What you are asked to do:
Check every line of the data below for the word "turquoise", then give only the number of lines that have it.

Material to process:
******
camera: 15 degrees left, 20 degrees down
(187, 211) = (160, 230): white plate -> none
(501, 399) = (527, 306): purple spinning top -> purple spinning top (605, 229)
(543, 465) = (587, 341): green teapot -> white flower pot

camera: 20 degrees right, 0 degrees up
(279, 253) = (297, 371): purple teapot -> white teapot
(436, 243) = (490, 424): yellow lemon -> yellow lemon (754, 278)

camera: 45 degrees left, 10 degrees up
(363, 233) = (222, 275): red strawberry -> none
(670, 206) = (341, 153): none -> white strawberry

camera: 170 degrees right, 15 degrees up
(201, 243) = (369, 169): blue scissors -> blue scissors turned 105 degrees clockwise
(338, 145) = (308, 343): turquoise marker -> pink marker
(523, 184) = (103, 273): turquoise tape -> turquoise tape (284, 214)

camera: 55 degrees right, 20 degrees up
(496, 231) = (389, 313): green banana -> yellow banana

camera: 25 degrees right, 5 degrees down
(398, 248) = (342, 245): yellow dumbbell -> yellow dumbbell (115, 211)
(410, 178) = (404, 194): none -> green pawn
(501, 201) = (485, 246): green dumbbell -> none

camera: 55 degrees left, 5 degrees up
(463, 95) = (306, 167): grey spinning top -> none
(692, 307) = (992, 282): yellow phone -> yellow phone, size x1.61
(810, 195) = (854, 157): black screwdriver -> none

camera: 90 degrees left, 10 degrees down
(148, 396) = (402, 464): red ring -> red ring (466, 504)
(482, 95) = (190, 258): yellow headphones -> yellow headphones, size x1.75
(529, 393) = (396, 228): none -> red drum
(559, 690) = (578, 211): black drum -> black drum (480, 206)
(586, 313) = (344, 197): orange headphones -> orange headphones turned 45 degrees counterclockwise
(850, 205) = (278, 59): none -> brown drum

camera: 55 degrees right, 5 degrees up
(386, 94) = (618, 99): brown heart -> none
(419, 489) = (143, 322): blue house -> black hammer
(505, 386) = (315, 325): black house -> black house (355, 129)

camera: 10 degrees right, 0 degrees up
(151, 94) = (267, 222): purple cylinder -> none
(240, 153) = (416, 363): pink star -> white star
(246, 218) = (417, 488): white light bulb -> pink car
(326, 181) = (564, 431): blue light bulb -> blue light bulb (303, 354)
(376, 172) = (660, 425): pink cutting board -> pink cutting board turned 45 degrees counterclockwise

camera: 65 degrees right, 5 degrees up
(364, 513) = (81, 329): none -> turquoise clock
******
Answer below:
3